Provided material:
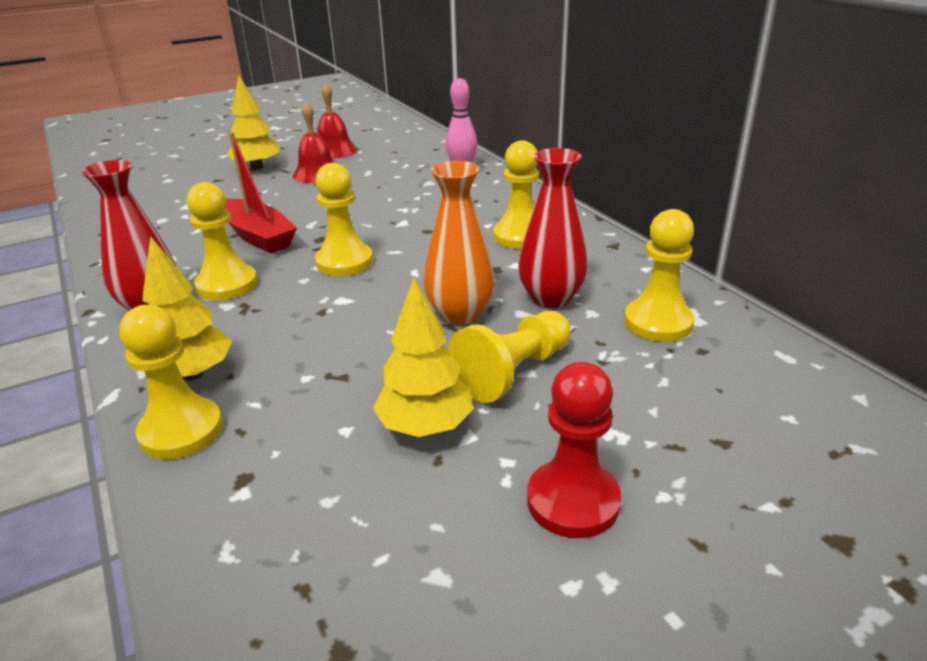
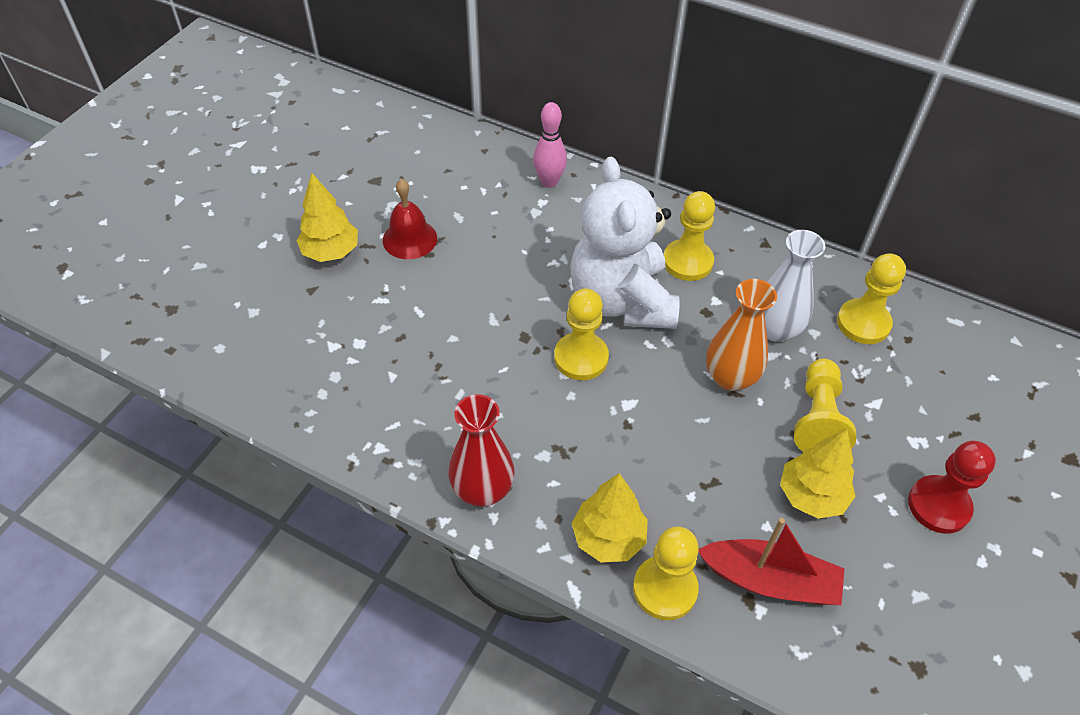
camera: 35 degrees left, 20 degrees up
(227, 285) = (514, 432): yellow pawn -> none
(258, 236) = (465, 358): red boat -> red boat (770, 580)
(334, 150) = (381, 191): red bell -> none
(427, 242) = (621, 301): none -> white teddy bear
(551, 298) = (775, 329): red vase -> white vase

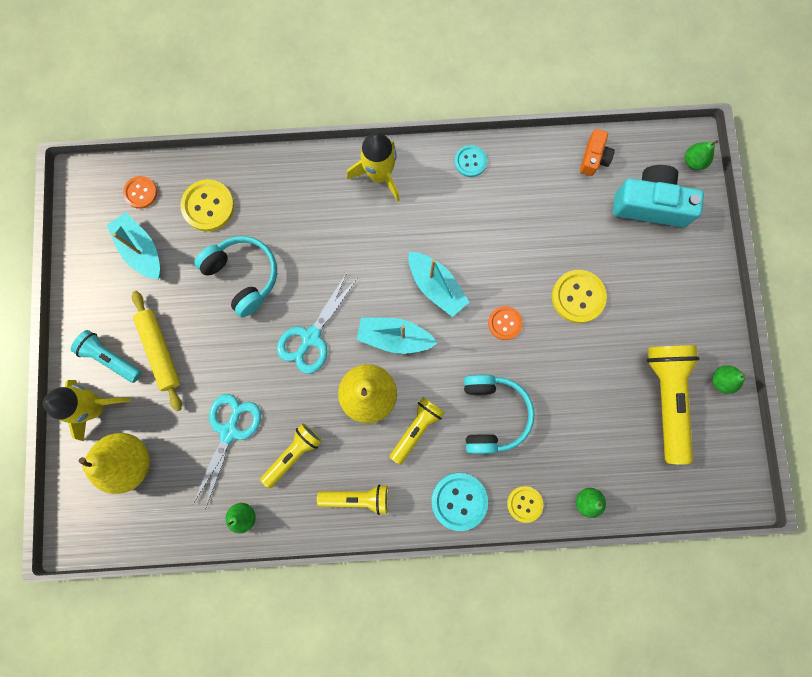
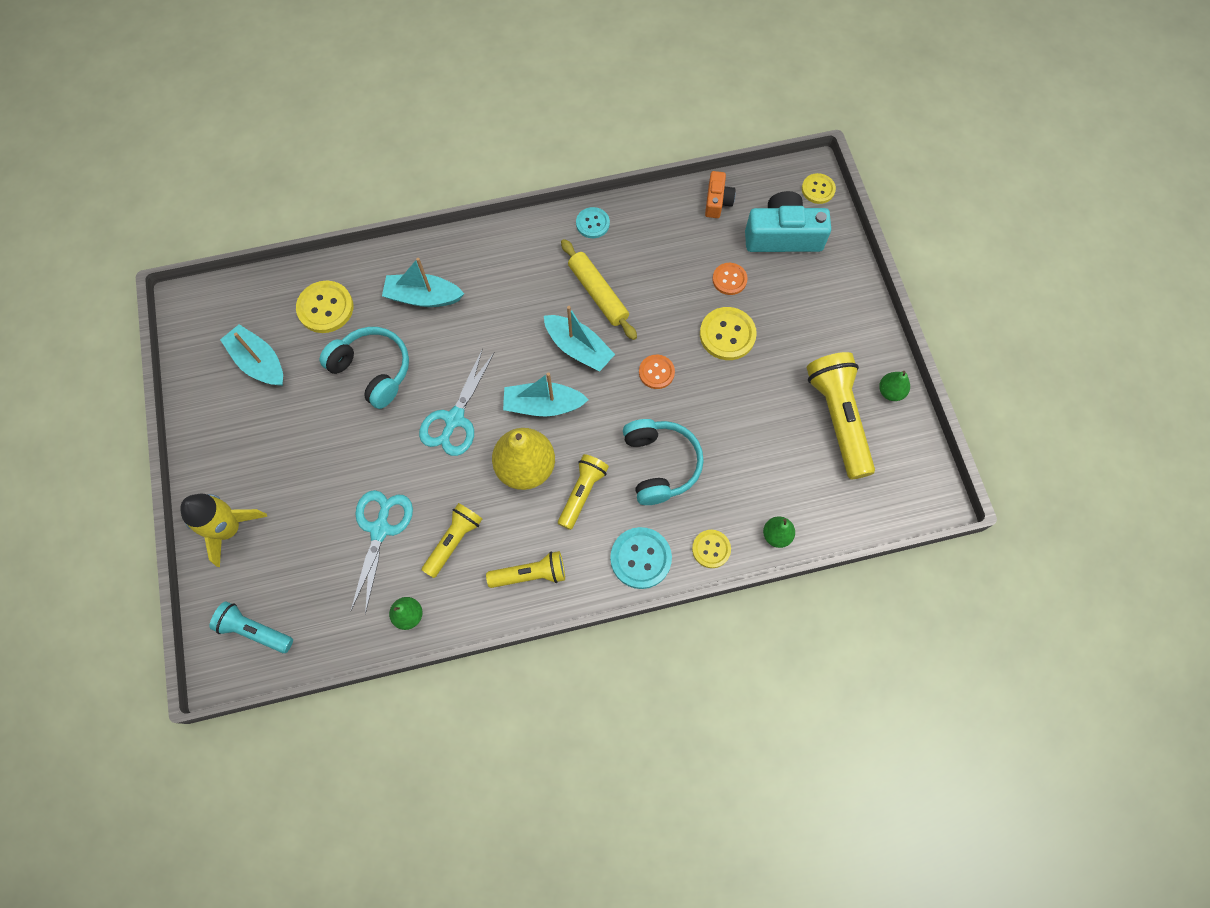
camera: 10 degrees left, 10 degrees down
(111, 358) = (240, 476): turquoise flashlight -> turquoise flashlight (254, 630)
(129, 462) = (274, 580): yellow pear -> none
(141, 193) = (251, 306): orange button -> orange button (729, 279)
(160, 351) = (293, 460): yellow rolling pin -> yellow rolling pin (598, 293)
(300, 210) = (423, 297): none -> turquoise boat
(379, 175) = (501, 250): yellow rocket -> none
(693, 161) = (818, 189): green pear -> yellow button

Task item: Emit only the final stretch of the records: the line containing "(111, 358) = (240, 476): turquoise" through the end, each line exactly as it stands.

Output of the task:
(111, 358) = (240, 476): turquoise flashlight -> turquoise flashlight (254, 630)
(129, 462) = (274, 580): yellow pear -> none
(141, 193) = (251, 306): orange button -> orange button (729, 279)
(160, 351) = (293, 460): yellow rolling pin -> yellow rolling pin (598, 293)
(300, 210) = (423, 297): none -> turquoise boat
(379, 175) = (501, 250): yellow rocket -> none
(693, 161) = (818, 189): green pear -> yellow button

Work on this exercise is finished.